*GOAL OF THE EXERCISE:*
Here are the records. Write out exactly the lines between the one holding "R101: 2.2k (MID, VOL) -> 2.2k (DAC, MID)" and the one holding "R6: none -> 16k (n4, n25)", inclusive.
___ RECORDS SUPPLIED
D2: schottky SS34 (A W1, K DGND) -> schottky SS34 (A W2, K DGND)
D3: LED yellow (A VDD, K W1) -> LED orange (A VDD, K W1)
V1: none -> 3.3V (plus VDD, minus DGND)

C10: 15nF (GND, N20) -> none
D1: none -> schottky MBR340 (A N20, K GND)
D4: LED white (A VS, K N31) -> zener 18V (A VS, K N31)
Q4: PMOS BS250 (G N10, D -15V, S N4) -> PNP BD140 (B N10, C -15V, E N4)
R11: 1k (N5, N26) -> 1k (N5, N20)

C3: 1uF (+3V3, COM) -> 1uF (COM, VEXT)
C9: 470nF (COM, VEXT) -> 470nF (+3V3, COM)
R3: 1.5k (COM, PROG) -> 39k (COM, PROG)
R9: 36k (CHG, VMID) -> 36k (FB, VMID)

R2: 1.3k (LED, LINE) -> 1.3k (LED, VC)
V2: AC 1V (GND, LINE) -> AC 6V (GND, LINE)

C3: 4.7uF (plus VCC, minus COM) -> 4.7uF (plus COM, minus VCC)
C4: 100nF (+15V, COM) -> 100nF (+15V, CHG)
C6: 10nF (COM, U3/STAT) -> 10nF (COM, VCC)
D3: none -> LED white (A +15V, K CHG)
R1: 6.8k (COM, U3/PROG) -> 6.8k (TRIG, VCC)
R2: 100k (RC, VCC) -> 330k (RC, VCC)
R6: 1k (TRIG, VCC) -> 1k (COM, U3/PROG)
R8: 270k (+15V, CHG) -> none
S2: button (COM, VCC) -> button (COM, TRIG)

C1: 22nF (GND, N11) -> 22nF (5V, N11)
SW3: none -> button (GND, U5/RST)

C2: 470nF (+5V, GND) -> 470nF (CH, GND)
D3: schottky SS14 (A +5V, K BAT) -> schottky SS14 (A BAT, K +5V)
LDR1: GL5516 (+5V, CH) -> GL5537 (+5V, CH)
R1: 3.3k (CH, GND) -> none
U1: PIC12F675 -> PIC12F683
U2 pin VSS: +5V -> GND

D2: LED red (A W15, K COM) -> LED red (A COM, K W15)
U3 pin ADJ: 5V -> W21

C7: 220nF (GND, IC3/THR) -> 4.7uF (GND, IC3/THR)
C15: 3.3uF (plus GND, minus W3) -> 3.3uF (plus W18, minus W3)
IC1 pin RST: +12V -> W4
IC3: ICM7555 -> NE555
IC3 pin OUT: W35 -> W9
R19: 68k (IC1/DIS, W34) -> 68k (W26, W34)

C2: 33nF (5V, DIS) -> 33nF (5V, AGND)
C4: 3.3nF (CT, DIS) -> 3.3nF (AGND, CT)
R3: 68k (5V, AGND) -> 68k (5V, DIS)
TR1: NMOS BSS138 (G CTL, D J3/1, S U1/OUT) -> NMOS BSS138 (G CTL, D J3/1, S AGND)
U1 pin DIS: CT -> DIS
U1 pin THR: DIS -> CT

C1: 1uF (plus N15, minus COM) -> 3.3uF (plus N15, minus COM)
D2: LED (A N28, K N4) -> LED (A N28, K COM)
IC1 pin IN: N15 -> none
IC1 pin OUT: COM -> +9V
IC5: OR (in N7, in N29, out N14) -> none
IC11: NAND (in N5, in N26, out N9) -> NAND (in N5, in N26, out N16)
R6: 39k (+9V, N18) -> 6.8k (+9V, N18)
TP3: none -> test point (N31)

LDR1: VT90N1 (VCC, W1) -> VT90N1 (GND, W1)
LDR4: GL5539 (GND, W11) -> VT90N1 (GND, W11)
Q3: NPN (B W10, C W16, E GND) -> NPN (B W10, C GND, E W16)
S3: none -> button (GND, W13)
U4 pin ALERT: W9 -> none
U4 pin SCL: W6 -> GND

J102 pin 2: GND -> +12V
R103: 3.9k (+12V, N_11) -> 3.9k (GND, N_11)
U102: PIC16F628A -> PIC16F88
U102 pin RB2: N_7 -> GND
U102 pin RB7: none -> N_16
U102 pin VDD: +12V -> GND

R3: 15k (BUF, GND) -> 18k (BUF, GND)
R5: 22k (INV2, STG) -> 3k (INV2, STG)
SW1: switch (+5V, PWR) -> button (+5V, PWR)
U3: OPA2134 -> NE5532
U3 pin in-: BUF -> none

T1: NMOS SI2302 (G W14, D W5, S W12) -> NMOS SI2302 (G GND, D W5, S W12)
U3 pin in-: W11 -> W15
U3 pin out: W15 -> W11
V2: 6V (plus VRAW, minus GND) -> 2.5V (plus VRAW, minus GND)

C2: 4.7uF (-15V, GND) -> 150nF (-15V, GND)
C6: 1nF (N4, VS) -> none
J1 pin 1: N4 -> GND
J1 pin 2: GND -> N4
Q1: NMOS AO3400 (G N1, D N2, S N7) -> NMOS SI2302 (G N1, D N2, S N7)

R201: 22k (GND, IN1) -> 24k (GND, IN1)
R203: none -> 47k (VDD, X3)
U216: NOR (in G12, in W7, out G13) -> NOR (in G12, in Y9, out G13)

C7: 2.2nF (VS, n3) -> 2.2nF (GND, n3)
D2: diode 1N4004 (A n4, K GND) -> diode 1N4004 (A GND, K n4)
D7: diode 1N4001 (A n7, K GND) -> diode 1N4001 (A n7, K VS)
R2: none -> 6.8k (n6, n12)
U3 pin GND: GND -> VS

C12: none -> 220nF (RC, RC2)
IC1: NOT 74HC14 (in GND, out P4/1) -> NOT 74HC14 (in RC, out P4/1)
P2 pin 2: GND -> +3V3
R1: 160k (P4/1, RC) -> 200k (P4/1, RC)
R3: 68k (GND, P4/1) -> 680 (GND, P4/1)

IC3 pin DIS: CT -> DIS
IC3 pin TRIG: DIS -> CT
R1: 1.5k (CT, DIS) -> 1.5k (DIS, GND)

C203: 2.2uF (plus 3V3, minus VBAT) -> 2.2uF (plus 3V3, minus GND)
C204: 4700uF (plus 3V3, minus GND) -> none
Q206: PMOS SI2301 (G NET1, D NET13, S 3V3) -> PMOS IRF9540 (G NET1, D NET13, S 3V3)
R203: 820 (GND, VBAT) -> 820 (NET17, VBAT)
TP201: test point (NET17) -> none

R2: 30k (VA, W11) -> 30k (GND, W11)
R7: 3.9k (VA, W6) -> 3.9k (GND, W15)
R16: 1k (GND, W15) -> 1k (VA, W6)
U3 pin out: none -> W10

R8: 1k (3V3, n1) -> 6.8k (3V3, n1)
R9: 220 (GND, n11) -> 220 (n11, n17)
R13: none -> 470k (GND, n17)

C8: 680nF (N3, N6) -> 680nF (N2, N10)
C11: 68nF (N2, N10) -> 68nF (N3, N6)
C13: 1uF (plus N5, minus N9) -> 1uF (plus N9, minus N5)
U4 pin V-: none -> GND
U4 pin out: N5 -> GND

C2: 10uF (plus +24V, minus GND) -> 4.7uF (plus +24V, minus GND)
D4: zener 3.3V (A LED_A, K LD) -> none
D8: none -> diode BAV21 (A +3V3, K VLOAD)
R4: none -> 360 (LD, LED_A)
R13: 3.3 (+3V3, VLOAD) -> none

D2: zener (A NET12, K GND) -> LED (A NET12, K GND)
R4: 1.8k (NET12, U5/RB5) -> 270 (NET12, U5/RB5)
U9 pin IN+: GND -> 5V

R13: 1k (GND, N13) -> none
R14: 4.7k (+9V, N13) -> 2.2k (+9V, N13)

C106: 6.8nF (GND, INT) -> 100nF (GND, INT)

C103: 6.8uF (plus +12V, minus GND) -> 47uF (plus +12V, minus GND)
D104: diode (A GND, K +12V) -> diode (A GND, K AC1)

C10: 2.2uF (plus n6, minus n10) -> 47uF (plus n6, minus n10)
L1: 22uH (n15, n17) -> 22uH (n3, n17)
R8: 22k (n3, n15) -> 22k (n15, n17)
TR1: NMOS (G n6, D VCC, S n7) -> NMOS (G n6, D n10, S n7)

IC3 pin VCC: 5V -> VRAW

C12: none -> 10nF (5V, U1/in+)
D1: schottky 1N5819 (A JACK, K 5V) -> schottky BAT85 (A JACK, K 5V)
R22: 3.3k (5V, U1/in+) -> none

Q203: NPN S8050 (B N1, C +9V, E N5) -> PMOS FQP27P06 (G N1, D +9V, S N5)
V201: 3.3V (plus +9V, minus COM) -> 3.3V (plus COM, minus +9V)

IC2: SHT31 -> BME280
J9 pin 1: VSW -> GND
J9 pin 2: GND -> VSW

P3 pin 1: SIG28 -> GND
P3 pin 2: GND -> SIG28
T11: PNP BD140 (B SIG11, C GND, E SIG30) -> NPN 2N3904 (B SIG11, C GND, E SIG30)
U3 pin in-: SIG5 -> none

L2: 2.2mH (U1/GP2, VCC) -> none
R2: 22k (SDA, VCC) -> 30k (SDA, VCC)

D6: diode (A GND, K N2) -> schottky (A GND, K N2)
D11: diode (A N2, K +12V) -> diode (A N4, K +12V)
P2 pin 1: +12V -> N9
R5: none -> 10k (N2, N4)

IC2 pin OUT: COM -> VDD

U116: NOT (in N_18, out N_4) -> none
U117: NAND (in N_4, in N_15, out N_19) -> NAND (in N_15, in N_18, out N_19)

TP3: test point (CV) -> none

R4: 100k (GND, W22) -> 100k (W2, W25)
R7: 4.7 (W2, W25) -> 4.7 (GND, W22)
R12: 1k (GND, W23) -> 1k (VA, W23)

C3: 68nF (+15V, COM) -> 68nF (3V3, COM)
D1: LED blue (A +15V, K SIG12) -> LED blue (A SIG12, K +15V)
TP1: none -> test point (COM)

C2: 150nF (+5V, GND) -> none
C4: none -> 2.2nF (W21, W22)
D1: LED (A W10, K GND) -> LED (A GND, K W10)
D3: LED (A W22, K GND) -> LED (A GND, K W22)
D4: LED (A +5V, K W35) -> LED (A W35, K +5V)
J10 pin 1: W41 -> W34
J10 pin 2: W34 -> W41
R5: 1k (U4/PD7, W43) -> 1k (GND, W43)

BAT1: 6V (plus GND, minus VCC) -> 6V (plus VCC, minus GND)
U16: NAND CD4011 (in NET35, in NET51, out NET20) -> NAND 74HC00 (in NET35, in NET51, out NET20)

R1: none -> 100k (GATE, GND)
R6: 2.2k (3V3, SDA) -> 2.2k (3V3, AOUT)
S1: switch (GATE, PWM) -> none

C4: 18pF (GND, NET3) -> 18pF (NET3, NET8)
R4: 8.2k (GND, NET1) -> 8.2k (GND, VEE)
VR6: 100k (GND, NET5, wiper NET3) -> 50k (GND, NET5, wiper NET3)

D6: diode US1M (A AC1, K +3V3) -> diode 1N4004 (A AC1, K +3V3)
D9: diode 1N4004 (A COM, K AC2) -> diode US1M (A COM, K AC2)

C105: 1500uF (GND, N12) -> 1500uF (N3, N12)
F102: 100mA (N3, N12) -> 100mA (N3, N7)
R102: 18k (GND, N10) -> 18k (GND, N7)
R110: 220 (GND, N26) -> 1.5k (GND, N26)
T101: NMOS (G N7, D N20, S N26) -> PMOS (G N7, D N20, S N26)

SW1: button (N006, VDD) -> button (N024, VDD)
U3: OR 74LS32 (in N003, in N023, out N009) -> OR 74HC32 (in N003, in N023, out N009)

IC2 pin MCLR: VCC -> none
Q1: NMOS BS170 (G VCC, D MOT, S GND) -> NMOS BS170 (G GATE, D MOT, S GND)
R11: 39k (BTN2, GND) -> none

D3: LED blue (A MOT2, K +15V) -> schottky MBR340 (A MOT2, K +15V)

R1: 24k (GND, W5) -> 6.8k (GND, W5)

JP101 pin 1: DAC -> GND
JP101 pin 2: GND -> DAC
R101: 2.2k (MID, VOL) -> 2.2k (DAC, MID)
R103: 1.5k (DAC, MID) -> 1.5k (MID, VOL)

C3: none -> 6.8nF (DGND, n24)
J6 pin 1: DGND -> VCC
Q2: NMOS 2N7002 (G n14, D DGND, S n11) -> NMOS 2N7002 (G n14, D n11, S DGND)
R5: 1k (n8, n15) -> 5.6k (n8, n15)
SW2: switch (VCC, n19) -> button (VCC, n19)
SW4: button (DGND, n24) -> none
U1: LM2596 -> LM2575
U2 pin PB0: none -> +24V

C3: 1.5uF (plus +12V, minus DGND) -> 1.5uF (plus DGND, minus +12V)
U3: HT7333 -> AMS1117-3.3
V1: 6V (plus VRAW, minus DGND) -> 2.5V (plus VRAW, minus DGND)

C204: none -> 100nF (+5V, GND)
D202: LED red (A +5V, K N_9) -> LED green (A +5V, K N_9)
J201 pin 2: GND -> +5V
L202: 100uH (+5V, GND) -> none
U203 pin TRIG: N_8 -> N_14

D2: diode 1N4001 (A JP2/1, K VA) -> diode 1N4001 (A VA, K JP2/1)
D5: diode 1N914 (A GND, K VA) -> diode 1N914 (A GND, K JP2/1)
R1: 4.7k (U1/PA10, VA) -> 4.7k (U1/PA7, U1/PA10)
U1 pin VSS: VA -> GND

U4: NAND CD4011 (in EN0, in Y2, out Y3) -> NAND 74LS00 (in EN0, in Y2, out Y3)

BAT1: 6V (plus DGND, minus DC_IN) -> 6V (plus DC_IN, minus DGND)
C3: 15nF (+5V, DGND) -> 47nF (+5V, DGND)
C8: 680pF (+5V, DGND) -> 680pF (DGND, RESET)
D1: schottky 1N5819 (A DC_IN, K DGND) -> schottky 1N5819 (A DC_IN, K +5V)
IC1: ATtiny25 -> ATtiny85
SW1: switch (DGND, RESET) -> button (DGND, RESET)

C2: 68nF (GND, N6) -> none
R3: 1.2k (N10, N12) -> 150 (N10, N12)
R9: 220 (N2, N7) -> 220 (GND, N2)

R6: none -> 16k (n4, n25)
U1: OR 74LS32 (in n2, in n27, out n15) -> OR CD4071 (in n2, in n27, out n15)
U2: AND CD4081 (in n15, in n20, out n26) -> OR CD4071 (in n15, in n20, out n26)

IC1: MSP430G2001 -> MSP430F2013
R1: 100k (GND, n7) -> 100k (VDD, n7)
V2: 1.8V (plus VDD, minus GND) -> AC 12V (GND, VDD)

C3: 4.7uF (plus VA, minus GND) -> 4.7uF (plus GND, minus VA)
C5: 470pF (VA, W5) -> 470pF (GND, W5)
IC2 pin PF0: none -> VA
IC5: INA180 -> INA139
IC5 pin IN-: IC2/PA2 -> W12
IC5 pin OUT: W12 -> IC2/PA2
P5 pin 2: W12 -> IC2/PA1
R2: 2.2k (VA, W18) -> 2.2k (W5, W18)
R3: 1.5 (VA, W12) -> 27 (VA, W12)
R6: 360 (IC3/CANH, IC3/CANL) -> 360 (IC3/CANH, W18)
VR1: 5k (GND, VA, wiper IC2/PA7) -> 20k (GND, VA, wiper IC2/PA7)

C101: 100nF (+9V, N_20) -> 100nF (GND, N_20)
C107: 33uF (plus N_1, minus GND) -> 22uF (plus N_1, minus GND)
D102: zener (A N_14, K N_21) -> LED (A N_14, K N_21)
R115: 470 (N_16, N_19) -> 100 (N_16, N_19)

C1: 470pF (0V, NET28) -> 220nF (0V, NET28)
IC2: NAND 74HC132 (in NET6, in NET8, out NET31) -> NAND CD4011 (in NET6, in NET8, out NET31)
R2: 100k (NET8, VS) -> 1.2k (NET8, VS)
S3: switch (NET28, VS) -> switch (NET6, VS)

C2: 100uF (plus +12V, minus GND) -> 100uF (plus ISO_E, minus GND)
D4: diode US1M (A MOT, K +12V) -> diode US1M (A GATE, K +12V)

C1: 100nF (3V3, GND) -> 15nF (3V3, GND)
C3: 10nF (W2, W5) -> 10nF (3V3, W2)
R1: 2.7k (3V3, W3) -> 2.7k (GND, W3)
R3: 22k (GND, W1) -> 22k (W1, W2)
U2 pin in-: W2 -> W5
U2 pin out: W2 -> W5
______
*ANSWER:*
R101: 2.2k (MID, VOL) -> 2.2k (DAC, MID)
R103: 1.5k (DAC, MID) -> 1.5k (MID, VOL)

C3: none -> 6.8nF (DGND, n24)
J6 pin 1: DGND -> VCC
Q2: NMOS 2N7002 (G n14, D DGND, S n11) -> NMOS 2N7002 (G n14, D n11, S DGND)
R5: 1k (n8, n15) -> 5.6k (n8, n15)
SW2: switch (VCC, n19) -> button (VCC, n19)
SW4: button (DGND, n24) -> none
U1: LM2596 -> LM2575
U2 pin PB0: none -> +24V

C3: 1.5uF (plus +12V, minus DGND) -> 1.5uF (plus DGND, minus +12V)
U3: HT7333 -> AMS1117-3.3
V1: 6V (plus VRAW, minus DGND) -> 2.5V (plus VRAW, minus DGND)

C204: none -> 100nF (+5V, GND)
D202: LED red (A +5V, K N_9) -> LED green (A +5V, K N_9)
J201 pin 2: GND -> +5V
L202: 100uH (+5V, GND) -> none
U203 pin TRIG: N_8 -> N_14

D2: diode 1N4001 (A JP2/1, K VA) -> diode 1N4001 (A VA, K JP2/1)
D5: diode 1N914 (A GND, K VA) -> diode 1N914 (A GND, K JP2/1)
R1: 4.7k (U1/PA10, VA) -> 4.7k (U1/PA7, U1/PA10)
U1 pin VSS: VA -> GND

U4: NAND CD4011 (in EN0, in Y2, out Y3) -> NAND 74LS00 (in EN0, in Y2, out Y3)

BAT1: 6V (plus DGND, minus DC_IN) -> 6V (plus DC_IN, minus DGND)
C3: 15nF (+5V, DGND) -> 47nF (+5V, DGND)
C8: 680pF (+5V, DGND) -> 680pF (DGND, RESET)
D1: schottky 1N5819 (A DC_IN, K DGND) -> schottky 1N5819 (A DC_IN, K +5V)
IC1: ATtiny25 -> ATtiny85
SW1: switch (DGND, RESET) -> button (DGND, RESET)

C2: 68nF (GND, N6) -> none
R3: 1.2k (N10, N12) -> 150 (N10, N12)
R9: 220 (N2, N7) -> 220 (GND, N2)

R6: none -> 16k (n4, n25)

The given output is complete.